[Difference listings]
■ ■ ■
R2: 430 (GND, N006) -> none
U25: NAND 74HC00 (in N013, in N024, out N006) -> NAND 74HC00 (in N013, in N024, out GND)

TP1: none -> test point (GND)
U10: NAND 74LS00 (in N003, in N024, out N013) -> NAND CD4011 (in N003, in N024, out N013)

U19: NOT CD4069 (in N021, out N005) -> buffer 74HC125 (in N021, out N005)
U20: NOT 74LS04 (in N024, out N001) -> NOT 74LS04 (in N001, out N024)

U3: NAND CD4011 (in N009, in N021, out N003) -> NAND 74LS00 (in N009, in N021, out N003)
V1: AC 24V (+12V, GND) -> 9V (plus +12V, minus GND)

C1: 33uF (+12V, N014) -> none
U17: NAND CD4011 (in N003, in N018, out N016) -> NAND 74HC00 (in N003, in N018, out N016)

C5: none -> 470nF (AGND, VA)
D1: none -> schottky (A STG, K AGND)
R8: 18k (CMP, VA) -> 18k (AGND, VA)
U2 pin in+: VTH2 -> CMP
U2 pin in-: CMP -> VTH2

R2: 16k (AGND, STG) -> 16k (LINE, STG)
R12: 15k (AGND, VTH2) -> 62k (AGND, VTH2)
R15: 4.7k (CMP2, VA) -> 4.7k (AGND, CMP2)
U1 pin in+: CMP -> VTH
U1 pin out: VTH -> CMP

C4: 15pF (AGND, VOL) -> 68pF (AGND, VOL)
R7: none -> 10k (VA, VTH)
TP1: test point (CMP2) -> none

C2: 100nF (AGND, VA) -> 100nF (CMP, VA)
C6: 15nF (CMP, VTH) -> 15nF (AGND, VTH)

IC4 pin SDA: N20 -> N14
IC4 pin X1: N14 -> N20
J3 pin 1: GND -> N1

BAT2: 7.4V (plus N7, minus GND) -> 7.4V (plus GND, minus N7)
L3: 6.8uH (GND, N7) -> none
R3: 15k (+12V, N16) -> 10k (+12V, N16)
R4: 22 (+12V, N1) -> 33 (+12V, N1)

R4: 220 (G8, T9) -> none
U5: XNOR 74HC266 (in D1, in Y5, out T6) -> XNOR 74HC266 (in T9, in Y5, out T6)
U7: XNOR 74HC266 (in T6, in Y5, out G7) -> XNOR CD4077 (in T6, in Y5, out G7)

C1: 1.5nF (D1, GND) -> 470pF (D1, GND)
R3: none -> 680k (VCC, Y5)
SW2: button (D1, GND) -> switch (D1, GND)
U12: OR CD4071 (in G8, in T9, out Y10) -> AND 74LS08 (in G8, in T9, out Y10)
■ ■ ■
- Exercise prompt -
Among the entries, how many lines contain the word "AGND"? Give the number alone.

- Written response -
9